TASK DIRECTIONS: Your answer must hold only the lines below from the line containing "(429, 240) = (286, 154): none" through the line containing "(850, 303) = (200, 328): pink", each reproduced exactly.

[Records from a data source]
- - - - -
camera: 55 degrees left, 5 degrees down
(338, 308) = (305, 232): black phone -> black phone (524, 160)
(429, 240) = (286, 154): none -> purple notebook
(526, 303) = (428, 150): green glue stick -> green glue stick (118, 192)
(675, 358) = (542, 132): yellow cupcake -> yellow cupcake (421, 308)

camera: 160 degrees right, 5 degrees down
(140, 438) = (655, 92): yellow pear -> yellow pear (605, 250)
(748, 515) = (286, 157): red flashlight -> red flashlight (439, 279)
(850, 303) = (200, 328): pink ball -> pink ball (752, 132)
- - - - -
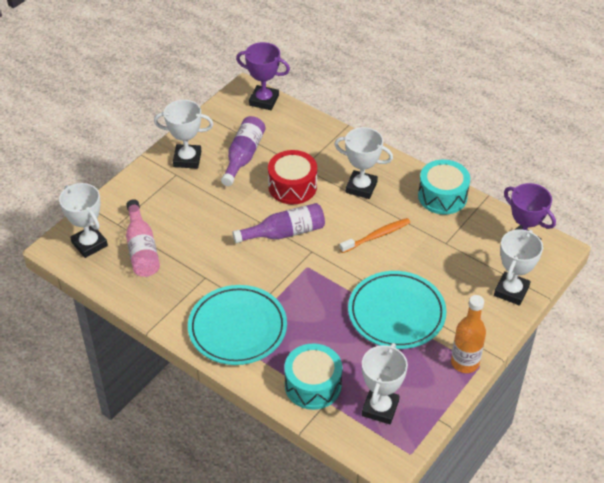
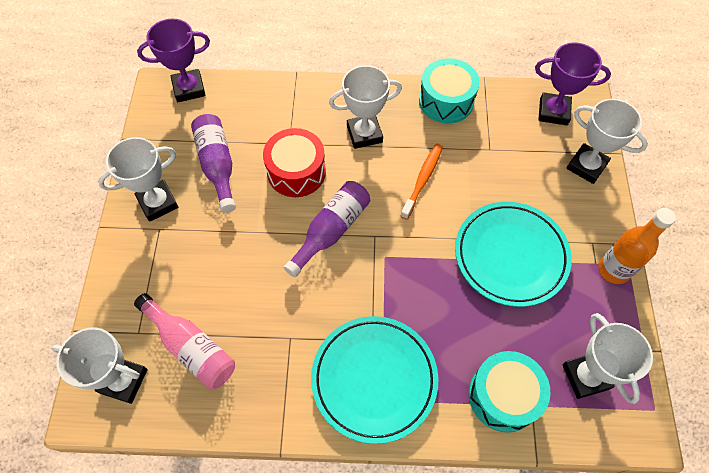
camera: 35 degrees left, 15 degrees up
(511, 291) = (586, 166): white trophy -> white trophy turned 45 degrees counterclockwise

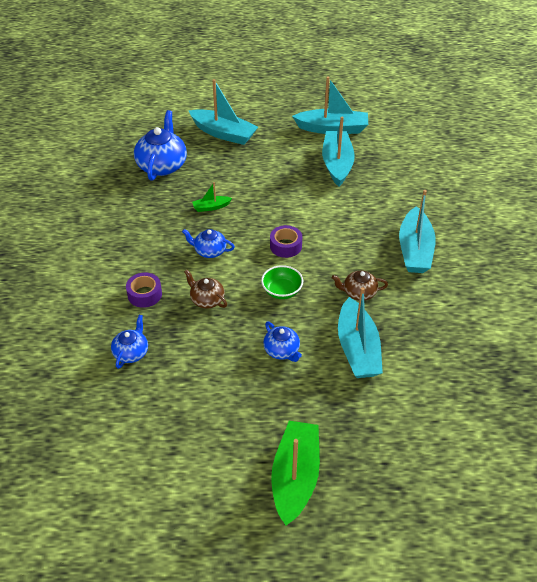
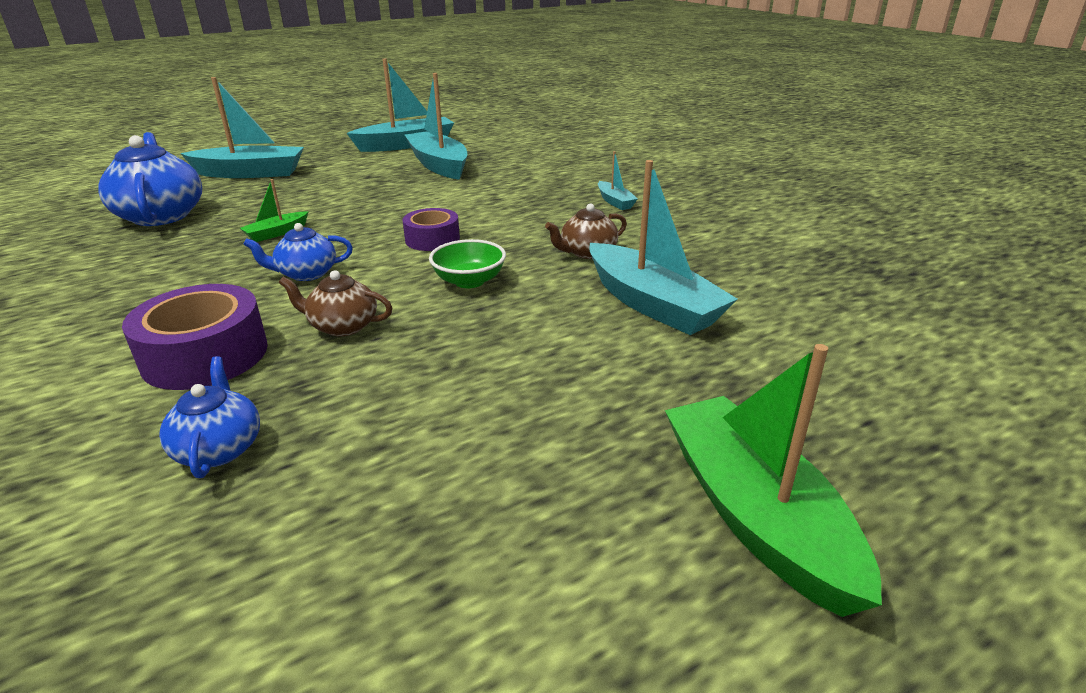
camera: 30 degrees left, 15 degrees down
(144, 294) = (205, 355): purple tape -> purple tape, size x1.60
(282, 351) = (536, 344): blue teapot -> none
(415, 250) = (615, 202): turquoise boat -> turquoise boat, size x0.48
- - - - -
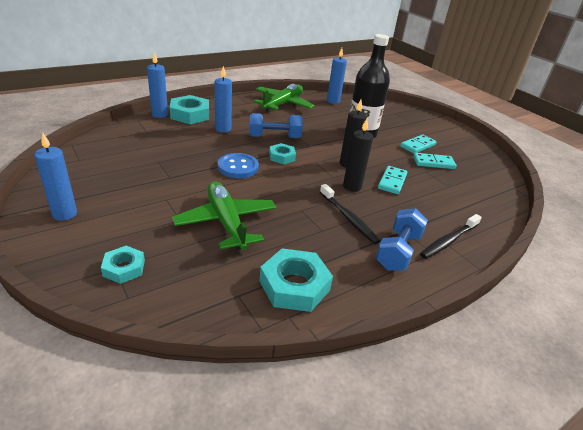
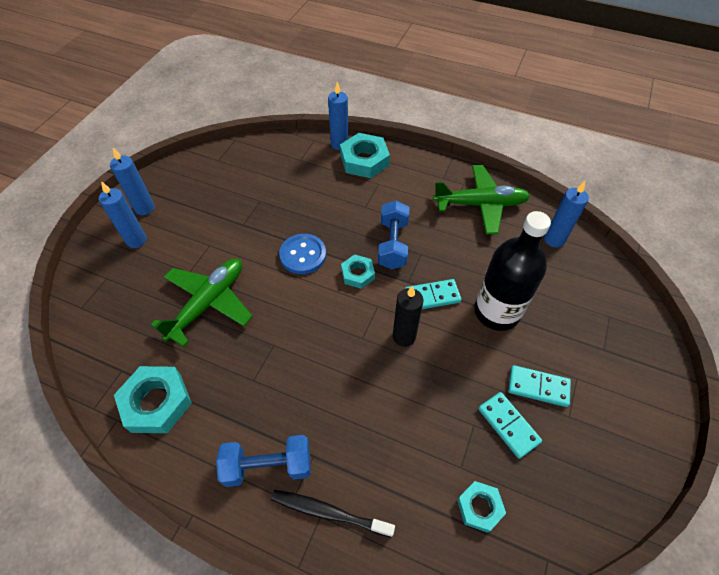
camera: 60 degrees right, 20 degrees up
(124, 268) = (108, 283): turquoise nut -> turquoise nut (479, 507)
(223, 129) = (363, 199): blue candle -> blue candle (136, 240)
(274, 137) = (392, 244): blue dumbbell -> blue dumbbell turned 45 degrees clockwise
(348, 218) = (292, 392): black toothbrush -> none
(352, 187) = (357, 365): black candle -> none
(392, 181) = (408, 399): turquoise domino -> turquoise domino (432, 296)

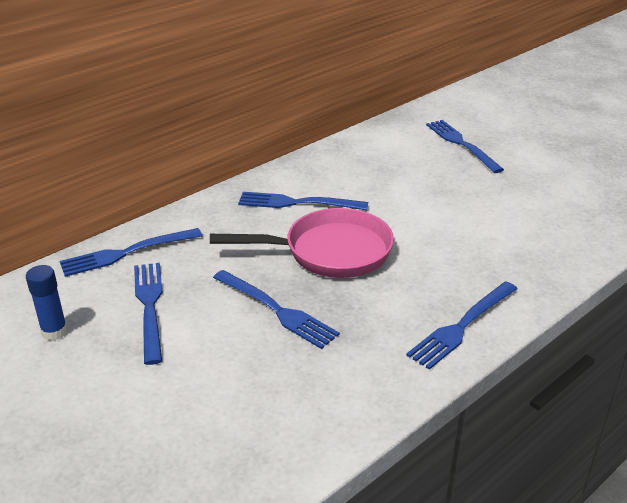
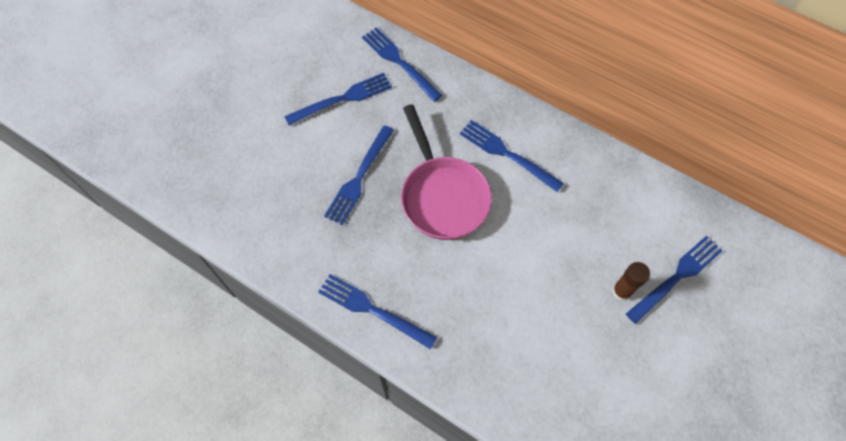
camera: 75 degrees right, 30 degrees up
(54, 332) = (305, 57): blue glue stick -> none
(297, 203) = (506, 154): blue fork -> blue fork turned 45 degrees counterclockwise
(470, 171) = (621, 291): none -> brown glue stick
- - - - -
OUTPUT OF THE TASK:
(429, 240) = (286, 154): none -> purple notebook
(526, 303) = (428, 150): green glue stick -> green glue stick (118, 192)
(675, 358) = (542, 132): yellow cupcake -> yellow cupcake (421, 308)

camera: 160 degrees right, 5 degrees down
(140, 438) = (655, 92): yellow pear -> yellow pear (605, 250)
(748, 515) = (286, 157): red flashlight -> red flashlight (439, 279)
(850, 303) = (200, 328): pink ball -> pink ball (752, 132)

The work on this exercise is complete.